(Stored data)
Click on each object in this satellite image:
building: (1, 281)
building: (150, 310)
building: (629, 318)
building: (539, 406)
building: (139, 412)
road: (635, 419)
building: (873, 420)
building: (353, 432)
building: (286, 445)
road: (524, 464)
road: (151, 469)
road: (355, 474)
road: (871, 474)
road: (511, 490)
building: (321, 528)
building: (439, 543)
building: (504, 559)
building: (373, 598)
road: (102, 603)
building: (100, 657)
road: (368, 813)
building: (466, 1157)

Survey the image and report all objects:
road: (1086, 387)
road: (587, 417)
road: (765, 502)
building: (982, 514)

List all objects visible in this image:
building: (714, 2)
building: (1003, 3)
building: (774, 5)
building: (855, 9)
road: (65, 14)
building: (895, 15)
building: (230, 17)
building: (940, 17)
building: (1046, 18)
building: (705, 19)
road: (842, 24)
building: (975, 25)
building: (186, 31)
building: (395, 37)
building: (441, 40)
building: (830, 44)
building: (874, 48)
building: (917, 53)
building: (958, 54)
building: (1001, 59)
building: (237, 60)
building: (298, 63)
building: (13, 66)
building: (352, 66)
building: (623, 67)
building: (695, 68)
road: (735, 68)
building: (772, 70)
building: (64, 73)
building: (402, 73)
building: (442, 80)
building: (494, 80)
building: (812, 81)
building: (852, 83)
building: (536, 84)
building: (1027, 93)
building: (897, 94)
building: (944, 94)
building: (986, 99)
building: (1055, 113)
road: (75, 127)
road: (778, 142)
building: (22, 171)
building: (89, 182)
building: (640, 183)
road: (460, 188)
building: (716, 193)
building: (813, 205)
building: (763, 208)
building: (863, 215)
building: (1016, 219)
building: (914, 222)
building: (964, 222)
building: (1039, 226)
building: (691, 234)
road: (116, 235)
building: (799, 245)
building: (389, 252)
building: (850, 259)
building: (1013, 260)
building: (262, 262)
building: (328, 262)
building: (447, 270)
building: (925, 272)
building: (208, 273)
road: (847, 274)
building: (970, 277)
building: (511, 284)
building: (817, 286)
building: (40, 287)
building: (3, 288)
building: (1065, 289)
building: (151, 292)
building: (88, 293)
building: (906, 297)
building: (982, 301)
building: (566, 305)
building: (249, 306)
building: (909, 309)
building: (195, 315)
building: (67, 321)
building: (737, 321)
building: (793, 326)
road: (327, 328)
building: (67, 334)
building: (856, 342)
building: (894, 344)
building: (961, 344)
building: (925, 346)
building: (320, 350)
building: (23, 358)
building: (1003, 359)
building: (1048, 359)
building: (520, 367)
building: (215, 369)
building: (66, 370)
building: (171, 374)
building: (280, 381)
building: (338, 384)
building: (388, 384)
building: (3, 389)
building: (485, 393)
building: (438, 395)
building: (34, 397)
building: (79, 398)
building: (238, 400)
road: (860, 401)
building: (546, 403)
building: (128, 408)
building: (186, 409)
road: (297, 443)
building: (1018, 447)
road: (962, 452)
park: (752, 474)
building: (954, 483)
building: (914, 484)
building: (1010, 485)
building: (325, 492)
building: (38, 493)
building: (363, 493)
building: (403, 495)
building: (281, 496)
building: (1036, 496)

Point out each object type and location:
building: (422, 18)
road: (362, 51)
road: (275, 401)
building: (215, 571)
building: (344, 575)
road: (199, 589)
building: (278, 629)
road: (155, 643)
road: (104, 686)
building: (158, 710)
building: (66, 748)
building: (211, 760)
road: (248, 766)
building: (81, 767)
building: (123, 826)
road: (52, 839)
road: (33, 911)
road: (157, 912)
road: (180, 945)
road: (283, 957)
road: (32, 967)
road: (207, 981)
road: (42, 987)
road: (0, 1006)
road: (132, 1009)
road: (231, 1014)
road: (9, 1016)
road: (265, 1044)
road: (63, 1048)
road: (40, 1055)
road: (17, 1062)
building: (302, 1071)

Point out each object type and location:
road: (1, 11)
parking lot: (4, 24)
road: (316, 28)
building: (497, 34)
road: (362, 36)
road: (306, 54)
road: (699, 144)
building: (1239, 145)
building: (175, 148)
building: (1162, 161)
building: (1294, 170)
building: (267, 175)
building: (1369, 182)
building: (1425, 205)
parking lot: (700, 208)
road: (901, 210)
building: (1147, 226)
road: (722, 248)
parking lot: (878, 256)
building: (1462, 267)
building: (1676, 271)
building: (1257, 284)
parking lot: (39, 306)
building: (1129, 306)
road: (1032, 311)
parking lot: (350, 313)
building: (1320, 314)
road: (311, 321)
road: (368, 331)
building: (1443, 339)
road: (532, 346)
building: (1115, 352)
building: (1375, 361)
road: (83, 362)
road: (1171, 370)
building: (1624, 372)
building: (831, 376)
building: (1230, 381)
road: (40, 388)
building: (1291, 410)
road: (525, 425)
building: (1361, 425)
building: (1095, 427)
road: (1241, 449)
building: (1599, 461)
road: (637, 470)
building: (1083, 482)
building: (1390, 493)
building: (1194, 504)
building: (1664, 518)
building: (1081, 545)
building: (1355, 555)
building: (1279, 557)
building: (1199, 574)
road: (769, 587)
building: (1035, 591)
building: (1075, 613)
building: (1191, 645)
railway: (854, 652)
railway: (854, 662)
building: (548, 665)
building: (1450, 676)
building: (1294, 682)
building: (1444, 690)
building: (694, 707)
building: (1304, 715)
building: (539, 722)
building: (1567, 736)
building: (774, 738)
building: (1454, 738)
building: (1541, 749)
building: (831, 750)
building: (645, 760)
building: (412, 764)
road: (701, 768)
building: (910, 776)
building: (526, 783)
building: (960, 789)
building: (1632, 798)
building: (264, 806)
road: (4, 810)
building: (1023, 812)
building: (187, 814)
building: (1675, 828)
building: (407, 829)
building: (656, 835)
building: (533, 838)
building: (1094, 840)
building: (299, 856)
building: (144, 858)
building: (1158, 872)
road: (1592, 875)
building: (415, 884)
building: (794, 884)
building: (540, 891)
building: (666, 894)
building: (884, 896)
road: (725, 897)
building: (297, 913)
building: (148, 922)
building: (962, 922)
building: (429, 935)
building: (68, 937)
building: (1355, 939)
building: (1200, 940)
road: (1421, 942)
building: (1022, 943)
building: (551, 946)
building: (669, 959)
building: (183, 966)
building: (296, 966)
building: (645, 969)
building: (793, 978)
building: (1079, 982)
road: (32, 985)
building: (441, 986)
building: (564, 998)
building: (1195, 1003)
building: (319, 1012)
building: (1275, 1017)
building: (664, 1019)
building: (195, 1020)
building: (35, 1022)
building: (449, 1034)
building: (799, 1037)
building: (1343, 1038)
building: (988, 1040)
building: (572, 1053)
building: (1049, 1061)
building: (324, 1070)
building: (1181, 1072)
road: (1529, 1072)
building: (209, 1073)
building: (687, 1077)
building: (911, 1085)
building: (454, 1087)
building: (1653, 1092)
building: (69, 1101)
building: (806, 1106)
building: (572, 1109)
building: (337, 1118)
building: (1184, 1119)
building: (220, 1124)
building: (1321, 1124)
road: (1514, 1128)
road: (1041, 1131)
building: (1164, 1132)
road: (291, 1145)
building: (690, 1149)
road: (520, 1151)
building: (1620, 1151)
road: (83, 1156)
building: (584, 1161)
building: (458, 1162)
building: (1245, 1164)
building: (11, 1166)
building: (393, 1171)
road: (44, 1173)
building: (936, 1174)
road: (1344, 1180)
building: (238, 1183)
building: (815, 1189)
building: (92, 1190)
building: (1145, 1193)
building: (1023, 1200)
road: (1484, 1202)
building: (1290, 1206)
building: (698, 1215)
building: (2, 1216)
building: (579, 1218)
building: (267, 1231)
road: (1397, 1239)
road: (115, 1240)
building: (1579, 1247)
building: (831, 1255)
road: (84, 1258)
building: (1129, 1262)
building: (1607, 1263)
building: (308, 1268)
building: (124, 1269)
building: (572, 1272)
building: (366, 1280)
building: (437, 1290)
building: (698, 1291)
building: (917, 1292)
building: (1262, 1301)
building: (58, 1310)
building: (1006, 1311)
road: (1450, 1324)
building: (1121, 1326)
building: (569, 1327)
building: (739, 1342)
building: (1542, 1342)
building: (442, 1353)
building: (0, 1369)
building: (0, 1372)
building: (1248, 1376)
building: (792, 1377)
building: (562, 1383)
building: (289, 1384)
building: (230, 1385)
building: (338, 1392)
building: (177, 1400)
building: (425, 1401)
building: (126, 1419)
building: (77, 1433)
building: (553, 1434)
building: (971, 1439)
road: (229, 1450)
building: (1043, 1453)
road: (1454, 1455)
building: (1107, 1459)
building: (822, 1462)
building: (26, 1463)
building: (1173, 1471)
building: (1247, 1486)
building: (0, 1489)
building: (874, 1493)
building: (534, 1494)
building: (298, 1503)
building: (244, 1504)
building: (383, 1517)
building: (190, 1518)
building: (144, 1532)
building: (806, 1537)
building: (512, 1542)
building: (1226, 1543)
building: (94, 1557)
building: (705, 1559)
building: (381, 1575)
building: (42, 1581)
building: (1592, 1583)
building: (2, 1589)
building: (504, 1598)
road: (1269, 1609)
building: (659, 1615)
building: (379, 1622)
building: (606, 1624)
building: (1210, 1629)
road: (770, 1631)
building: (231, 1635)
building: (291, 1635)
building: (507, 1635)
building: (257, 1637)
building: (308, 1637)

What you will do:
Would you copy every line of the entries in which "parking" appears?

Exercise response:
parking lot: (4, 24)
parking lot: (700, 208)
parking lot: (878, 256)
parking lot: (39, 306)
parking lot: (350, 313)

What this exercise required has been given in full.